**GIVEN RECORDS**
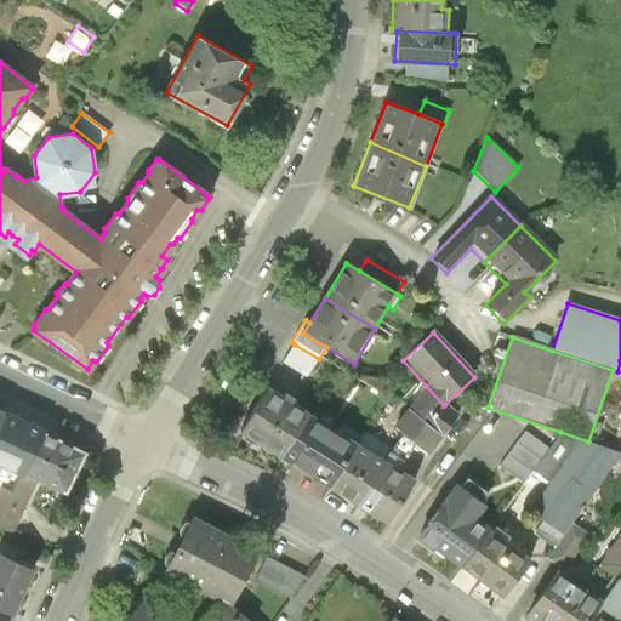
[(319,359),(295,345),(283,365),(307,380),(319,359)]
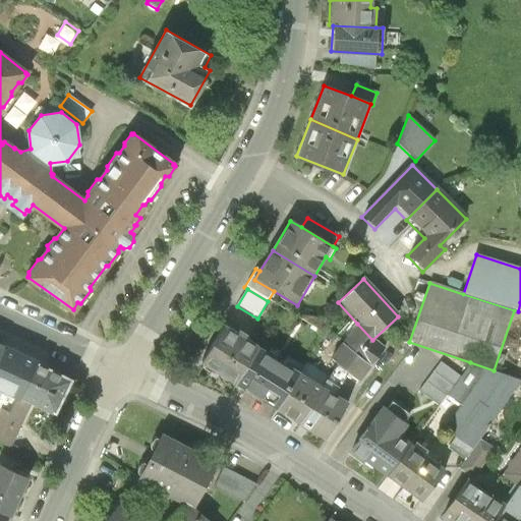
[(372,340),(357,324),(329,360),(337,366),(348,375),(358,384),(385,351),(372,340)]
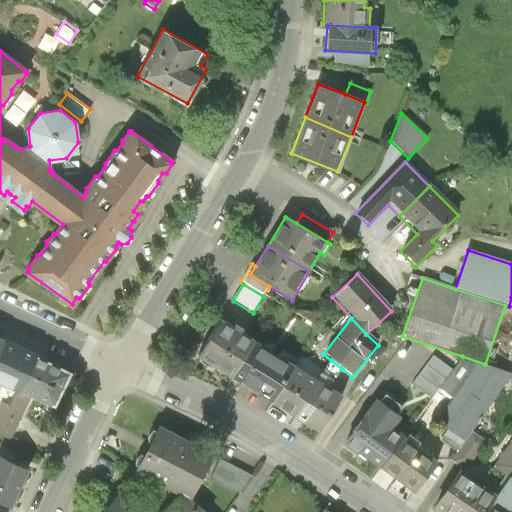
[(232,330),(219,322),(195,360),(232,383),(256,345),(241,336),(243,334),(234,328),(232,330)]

==

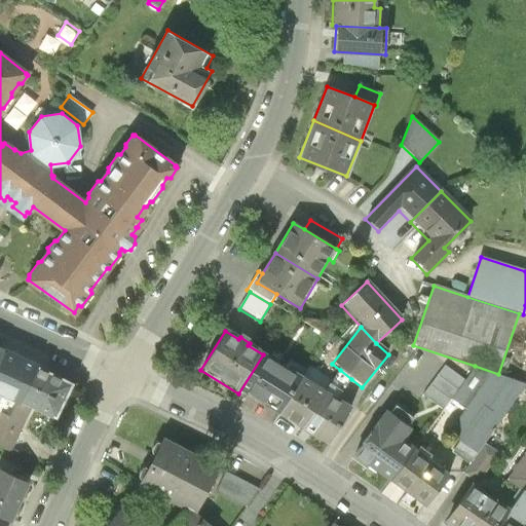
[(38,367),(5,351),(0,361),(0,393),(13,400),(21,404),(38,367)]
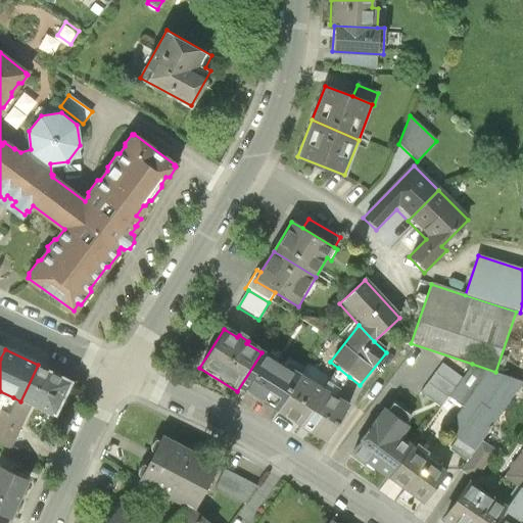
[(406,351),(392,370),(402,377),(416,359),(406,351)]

**ACTIVITY**
Set the pictures aside and retype exactly the lines above from the line with "[(38,367),(5,351),(0,361),(0,393),(13,400),(21,404),(38,367)]" to the line with "[(406,351),(392,370),(402,377),(416,359),(406,351)]", both included, adding no others.

**WORKED SOLUTION**
[(38,367),(5,351),(0,361),(0,393),(13,400),(21,404),(38,367)]
[(406,351),(392,370),(402,377),(416,359),(406,351)]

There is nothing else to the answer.